● What is needed:
Print the entries below verbatim, reproducing every line with no change.

● Entries supplied:
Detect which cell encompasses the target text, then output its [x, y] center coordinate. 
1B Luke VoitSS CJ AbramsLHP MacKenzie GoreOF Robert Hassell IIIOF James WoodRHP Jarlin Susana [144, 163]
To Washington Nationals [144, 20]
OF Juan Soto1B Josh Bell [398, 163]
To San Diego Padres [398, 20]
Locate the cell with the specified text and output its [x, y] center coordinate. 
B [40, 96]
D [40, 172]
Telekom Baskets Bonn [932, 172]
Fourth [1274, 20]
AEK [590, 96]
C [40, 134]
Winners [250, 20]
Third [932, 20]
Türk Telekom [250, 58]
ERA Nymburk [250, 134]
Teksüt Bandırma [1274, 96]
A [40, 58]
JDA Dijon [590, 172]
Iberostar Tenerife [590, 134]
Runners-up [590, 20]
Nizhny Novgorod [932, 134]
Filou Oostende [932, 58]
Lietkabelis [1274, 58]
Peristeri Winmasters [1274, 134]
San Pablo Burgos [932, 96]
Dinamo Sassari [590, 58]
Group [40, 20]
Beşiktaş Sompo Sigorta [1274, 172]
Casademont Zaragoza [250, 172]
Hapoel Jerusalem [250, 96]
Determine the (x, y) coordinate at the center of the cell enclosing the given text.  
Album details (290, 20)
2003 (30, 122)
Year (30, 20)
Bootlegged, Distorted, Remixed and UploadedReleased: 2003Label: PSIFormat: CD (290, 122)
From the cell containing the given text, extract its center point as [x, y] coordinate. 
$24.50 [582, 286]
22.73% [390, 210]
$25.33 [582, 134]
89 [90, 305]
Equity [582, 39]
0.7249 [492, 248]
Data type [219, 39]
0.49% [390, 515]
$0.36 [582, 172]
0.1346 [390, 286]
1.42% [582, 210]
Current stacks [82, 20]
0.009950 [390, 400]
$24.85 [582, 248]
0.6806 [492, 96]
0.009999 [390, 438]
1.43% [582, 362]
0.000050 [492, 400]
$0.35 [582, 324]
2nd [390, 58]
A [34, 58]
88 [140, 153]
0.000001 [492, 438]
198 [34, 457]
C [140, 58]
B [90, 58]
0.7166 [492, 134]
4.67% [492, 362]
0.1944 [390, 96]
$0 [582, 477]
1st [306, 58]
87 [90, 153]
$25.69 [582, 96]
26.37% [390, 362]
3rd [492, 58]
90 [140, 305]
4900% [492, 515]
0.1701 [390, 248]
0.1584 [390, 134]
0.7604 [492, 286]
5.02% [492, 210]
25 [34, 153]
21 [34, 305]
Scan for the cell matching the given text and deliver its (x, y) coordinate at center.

● Output:
Detect which cell encompasses the target text, then output its [x, y] center coordinate. 
1B Luke VoitSS CJ AbramsLHP MacKenzie GoreOF Robert Hassell IIIOF James WoodRHP Jarlin Susana [144, 163]
To Washington Nationals [144, 20]
OF Juan Soto1B Josh Bell [398, 163]
To San Diego Padres [398, 20]
Locate the cell with the specified text and output its [x, y] center coordinate. 
B [40, 96]
D [40, 172]
Telekom Baskets Bonn [932, 172]
Fourth [1274, 20]
AEK [590, 96]
C [40, 134]
Winners [250, 20]
Third [932, 20]
Türk Telekom [250, 58]
ERA Nymburk [250, 134]
Teksüt Bandırma [1274, 96]
A [40, 58]
JDA Dijon [590, 172]
Iberostar Tenerife [590, 134]
Runners-up [590, 20]
Nizhny Novgorod [932, 134]
Filou Oostende [932, 58]
Lietkabelis [1274, 58]
Peristeri Winmasters [1274, 134]
San Pablo Burgos [932, 96]
Dinamo Sassari [590, 58]
Group [40, 20]
Beşiktaş Sompo Sigorta [1274, 172]
Casademont Zaragoza [250, 172]
Hapoel Jerusalem [250, 96]
Determine the (x, y) coordinate at the center of the cell enclosing the given text.  
Album details (290, 20)
2003 (30, 122)
Year (30, 20)
Bootlegged, Distorted, Remixed and UploadedReleased: 2003Label: PSIFormat: CD (290, 122)
From the cell containing the given text, extract its center point as [x, y] coordinate. 
$24.50 [582, 286]
22.73% [390, 210]
$25.33 [582, 134]
89 [90, 305]
Equity [582, 39]
0.7249 [492, 248]
Data type [219, 39]
0.49% [390, 515]
$0.36 [582, 172]
0.1346 [390, 286]
1.42% [582, 210]
Current stacks [82, 20]
0.009950 [390, 400]
$24.85 [582, 248]
0.6806 [492, 96]
0.009999 [390, 438]
1.43% [582, 362]
0.000050 [492, 400]
$0.35 [582, 324]
2nd [390, 58]
A [34, 58]
88 [140, 153]
0.000001 [492, 438]
198 [34, 457]
C [140, 58]
B [90, 58]
0.7166 [492, 134]
4.67% [492, 362]
0.1944 [390, 96]
$0 [582, 477]
1st [306, 58]
87 [90, 153]
$25.69 [582, 96]
26.37% [390, 362]
3rd [492, 58]
90 [140, 305]
4900% [492, 515]
0.1701 [390, 248]
0.1584 [390, 134]
0.7604 [492, 286]
5.02% [492, 210]
25 [34, 153]
21 [34, 305]
Scan for the cell matching the given text and deliver its (x, y) coordinate at center.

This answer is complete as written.